- [STATED TASK] Find every line in the records that contains the string "numericTimeSignature", matching case exactly, and copy each of those lines.

- [EXTRACTED MATERIAL]
● ● ● ● ●
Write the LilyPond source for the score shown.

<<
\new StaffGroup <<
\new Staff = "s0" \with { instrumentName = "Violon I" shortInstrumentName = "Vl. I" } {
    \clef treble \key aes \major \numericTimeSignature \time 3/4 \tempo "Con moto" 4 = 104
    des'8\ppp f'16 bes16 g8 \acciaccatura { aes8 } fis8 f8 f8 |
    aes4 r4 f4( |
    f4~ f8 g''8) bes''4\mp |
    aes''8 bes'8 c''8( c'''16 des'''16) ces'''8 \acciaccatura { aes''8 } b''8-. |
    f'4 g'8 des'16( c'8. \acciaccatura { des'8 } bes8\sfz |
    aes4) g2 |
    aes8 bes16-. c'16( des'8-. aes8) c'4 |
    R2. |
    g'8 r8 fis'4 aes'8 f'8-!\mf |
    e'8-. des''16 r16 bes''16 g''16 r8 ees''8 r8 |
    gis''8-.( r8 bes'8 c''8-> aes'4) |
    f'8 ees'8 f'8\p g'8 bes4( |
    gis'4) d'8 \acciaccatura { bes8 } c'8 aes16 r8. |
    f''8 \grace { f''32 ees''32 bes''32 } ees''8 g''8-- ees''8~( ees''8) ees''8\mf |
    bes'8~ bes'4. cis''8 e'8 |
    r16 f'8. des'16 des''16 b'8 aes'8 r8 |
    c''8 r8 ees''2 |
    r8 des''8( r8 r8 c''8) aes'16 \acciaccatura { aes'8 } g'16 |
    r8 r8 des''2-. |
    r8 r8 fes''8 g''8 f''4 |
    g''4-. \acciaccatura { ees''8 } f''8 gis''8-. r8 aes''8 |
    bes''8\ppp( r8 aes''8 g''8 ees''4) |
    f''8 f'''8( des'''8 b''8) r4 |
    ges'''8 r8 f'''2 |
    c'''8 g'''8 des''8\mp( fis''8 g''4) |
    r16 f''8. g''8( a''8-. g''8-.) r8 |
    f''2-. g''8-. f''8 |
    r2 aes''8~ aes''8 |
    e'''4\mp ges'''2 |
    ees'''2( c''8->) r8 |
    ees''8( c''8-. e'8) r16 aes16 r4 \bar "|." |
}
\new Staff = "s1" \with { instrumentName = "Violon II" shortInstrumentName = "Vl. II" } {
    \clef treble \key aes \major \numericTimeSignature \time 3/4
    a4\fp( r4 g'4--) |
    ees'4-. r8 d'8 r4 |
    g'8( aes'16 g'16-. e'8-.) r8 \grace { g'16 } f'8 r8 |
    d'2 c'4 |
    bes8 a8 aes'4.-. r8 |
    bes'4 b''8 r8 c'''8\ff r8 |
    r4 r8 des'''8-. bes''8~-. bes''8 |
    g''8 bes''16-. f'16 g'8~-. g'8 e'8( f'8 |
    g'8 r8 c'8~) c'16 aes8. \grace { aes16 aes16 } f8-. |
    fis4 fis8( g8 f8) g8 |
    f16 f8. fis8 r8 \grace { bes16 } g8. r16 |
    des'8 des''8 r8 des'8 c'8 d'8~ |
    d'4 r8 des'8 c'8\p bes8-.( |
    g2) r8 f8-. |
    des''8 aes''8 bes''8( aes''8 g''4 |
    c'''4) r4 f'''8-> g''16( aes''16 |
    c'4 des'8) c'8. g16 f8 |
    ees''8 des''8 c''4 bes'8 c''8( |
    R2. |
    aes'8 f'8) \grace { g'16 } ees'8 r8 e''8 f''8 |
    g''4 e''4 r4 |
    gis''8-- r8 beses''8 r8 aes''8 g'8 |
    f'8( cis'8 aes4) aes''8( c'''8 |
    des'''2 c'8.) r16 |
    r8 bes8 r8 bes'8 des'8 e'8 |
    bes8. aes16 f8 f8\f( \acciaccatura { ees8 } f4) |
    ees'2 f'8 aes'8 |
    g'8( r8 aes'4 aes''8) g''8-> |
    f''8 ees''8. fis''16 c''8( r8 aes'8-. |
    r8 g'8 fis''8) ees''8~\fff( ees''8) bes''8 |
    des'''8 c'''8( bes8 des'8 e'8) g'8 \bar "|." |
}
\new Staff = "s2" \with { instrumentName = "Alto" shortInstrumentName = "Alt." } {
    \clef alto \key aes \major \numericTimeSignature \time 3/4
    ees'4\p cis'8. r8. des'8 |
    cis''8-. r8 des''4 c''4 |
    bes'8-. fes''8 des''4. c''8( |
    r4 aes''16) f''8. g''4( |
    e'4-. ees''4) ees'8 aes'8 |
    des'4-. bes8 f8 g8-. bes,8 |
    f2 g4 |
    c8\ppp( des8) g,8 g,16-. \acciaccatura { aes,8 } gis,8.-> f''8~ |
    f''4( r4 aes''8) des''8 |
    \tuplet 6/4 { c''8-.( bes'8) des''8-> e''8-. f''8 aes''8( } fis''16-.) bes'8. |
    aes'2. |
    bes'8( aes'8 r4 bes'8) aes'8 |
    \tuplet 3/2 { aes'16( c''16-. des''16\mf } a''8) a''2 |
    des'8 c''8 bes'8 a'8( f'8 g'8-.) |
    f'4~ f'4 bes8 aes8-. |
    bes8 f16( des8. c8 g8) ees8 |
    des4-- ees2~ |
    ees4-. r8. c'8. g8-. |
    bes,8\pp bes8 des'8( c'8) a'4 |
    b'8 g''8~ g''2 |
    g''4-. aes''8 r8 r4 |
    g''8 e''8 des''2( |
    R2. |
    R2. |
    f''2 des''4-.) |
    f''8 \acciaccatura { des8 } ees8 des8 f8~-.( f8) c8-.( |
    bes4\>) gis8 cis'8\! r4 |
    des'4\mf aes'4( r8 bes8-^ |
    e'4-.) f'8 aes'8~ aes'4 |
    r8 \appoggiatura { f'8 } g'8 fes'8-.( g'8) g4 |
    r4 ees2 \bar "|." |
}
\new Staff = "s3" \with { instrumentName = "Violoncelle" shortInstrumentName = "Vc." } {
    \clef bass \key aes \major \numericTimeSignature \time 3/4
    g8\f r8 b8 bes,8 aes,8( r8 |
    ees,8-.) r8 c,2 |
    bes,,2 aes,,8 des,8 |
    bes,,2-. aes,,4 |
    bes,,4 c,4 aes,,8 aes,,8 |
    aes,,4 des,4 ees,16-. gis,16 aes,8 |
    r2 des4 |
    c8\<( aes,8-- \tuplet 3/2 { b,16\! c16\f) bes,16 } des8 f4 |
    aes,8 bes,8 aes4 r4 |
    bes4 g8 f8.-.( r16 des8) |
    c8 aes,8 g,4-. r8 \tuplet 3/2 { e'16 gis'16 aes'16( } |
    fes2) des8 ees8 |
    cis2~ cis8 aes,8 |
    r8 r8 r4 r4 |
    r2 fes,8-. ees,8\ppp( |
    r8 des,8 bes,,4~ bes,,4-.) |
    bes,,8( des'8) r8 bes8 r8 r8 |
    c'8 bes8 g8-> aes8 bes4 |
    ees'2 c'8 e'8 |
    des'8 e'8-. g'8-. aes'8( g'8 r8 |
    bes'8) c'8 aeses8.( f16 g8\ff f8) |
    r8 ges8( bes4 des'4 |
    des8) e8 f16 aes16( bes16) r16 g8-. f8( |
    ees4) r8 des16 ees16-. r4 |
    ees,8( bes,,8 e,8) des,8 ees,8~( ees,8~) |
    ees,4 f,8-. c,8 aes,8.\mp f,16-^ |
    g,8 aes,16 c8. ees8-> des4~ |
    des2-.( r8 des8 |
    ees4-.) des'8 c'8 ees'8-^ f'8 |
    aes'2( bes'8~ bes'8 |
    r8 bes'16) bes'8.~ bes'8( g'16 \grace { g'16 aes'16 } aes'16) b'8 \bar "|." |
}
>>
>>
● ● ● ● ●
- [SOLUTION TO THIS TASK]
    \clef treble \key aes \major \numericTimeSignature \time 3/4 \tempo "Con moto" 4 = 104
    \clef treble \key aes \major \numericTimeSignature \time 3/4
    \clef alto \key aes \major \numericTimeSignature \time 3/4
    \clef bass \key aes \major \numericTimeSignature \time 3/4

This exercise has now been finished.